(Exercise description)
A faithful copy of the listing below is needed, one that contains no pictures.

═══ Available data

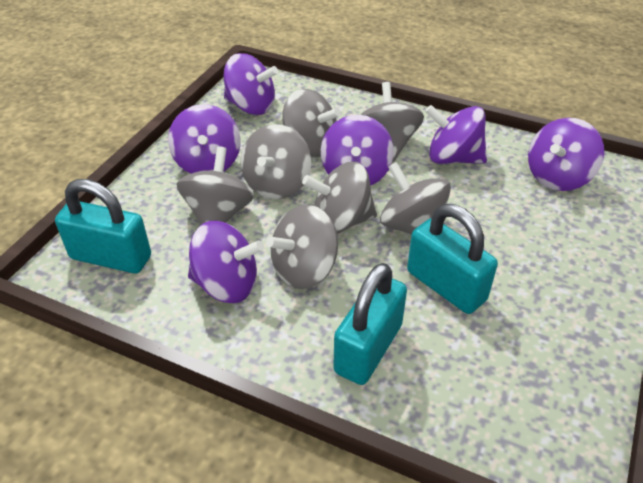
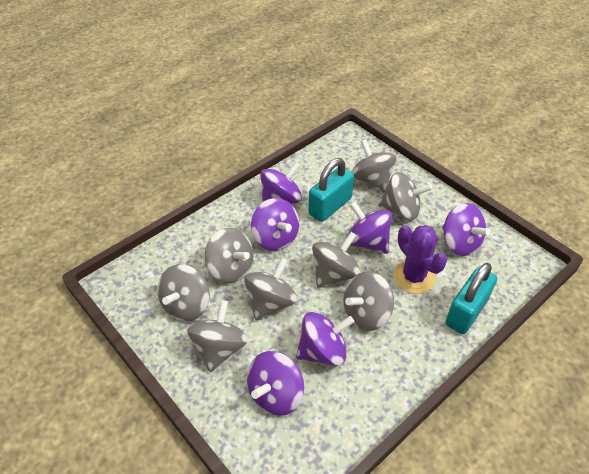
grey spinning top: 7 -> 8
purple cactus: 0 -> 1
turquoise padlock: 3 -> 2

══════

(Answer space)
grey spinning top: 7 -> 8
purple cactus: 0 -> 1
turquoise padlock: 3 -> 2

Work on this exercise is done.